- **Given data**
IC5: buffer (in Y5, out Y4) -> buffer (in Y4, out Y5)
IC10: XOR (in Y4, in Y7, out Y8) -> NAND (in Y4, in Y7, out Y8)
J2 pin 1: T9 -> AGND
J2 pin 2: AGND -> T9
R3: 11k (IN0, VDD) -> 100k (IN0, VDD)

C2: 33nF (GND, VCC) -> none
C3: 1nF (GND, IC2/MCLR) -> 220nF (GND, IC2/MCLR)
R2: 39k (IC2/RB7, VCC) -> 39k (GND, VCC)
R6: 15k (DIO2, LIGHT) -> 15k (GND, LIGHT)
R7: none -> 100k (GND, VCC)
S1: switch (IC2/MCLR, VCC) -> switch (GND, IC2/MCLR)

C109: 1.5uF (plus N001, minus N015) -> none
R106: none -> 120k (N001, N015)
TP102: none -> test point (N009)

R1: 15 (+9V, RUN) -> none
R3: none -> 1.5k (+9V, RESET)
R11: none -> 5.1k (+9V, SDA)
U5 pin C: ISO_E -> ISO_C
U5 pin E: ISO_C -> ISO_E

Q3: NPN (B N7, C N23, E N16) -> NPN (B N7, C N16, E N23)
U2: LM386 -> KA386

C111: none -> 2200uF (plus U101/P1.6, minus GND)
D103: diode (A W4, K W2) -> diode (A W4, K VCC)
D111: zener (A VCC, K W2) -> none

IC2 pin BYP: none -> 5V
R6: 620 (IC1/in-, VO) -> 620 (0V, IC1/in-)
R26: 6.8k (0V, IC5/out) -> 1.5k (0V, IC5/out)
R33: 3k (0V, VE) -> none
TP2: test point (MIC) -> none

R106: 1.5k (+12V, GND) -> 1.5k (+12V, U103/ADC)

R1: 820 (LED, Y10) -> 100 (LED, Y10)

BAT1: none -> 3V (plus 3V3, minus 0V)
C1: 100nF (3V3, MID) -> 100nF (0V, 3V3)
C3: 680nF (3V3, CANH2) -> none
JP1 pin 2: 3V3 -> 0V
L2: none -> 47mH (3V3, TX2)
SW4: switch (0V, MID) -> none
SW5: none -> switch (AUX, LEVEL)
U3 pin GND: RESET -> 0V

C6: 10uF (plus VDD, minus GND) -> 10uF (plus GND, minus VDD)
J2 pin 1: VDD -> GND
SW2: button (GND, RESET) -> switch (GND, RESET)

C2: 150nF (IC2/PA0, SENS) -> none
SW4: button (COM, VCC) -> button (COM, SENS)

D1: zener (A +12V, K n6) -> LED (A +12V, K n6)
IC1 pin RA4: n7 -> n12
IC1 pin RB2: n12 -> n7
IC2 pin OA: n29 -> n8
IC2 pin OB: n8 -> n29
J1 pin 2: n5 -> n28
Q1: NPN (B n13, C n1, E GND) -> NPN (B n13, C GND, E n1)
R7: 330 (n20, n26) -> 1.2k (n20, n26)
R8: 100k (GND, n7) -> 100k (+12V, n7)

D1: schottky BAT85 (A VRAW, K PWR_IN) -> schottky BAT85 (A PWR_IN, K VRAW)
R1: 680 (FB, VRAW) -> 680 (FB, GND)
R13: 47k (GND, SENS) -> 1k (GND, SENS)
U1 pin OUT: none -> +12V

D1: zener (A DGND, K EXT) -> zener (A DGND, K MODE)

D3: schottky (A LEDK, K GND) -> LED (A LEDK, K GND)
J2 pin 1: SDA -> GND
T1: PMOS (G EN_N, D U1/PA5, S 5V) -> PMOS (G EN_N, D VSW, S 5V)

- **Task description**
Give back only the lines from the one containing "J2 pin 1: T9 -> AGND" through the final line of the entries above, exactly as written, both included.

- **Result for this exercise**
J2 pin 1: T9 -> AGND
J2 pin 2: AGND -> T9
R3: 11k (IN0, VDD) -> 100k (IN0, VDD)

C2: 33nF (GND, VCC) -> none
C3: 1nF (GND, IC2/MCLR) -> 220nF (GND, IC2/MCLR)
R2: 39k (IC2/RB7, VCC) -> 39k (GND, VCC)
R6: 15k (DIO2, LIGHT) -> 15k (GND, LIGHT)
R7: none -> 100k (GND, VCC)
S1: switch (IC2/MCLR, VCC) -> switch (GND, IC2/MCLR)

C109: 1.5uF (plus N001, minus N015) -> none
R106: none -> 120k (N001, N015)
TP102: none -> test point (N009)

R1: 15 (+9V, RUN) -> none
R3: none -> 1.5k (+9V, RESET)
R11: none -> 5.1k (+9V, SDA)
U5 pin C: ISO_E -> ISO_C
U5 pin E: ISO_C -> ISO_E

Q3: NPN (B N7, C N23, E N16) -> NPN (B N7, C N16, E N23)
U2: LM386 -> KA386

C111: none -> 2200uF (plus U101/P1.6, minus GND)
D103: diode (A W4, K W2) -> diode (A W4, K VCC)
D111: zener (A VCC, K W2) -> none

IC2 pin BYP: none -> 5V
R6: 620 (IC1/in-, VO) -> 620 (0V, IC1/in-)
R26: 6.8k (0V, IC5/out) -> 1.5k (0V, IC5/out)
R33: 3k (0V, VE) -> none
TP2: test point (MIC) -> none

R106: 1.5k (+12V, GND) -> 1.5k (+12V, U103/ADC)

R1: 820 (LED, Y10) -> 100 (LED, Y10)

BAT1: none -> 3V (plus 3V3, minus 0V)
C1: 100nF (3V3, MID) -> 100nF (0V, 3V3)
C3: 680nF (3V3, CANH2) -> none
JP1 pin 2: 3V3 -> 0V
L2: none -> 47mH (3V3, TX2)
SW4: switch (0V, MID) -> none
SW5: none -> switch (AUX, LEVEL)
U3 pin GND: RESET -> 0V

C6: 10uF (plus VDD, minus GND) -> 10uF (plus GND, minus VDD)
J2 pin 1: VDD -> GND
SW2: button (GND, RESET) -> switch (GND, RESET)

C2: 150nF (IC2/PA0, SENS) -> none
SW4: button (COM, VCC) -> button (COM, SENS)

D1: zener (A +12V, K n6) -> LED (A +12V, K n6)
IC1 pin RA4: n7 -> n12
IC1 pin RB2: n12 -> n7
IC2 pin OA: n29 -> n8
IC2 pin OB: n8 -> n29
J1 pin 2: n5 -> n28
Q1: NPN (B n13, C n1, E GND) -> NPN (B n13, C GND, E n1)
R7: 330 (n20, n26) -> 1.2k (n20, n26)
R8: 100k (GND, n7) -> 100k (+12V, n7)

D1: schottky BAT85 (A VRAW, K PWR_IN) -> schottky BAT85 (A PWR_IN, K VRAW)
R1: 680 (FB, VRAW) -> 680 (FB, GND)
R13: 47k (GND, SENS) -> 1k (GND, SENS)
U1 pin OUT: none -> +12V

D1: zener (A DGND, K EXT) -> zener (A DGND, K MODE)

D3: schottky (A LEDK, K GND) -> LED (A LEDK, K GND)
J2 pin 1: SDA -> GND
T1: PMOS (G EN_N, D U1/PA5, S 5V) -> PMOS (G EN_N, D VSW, S 5V)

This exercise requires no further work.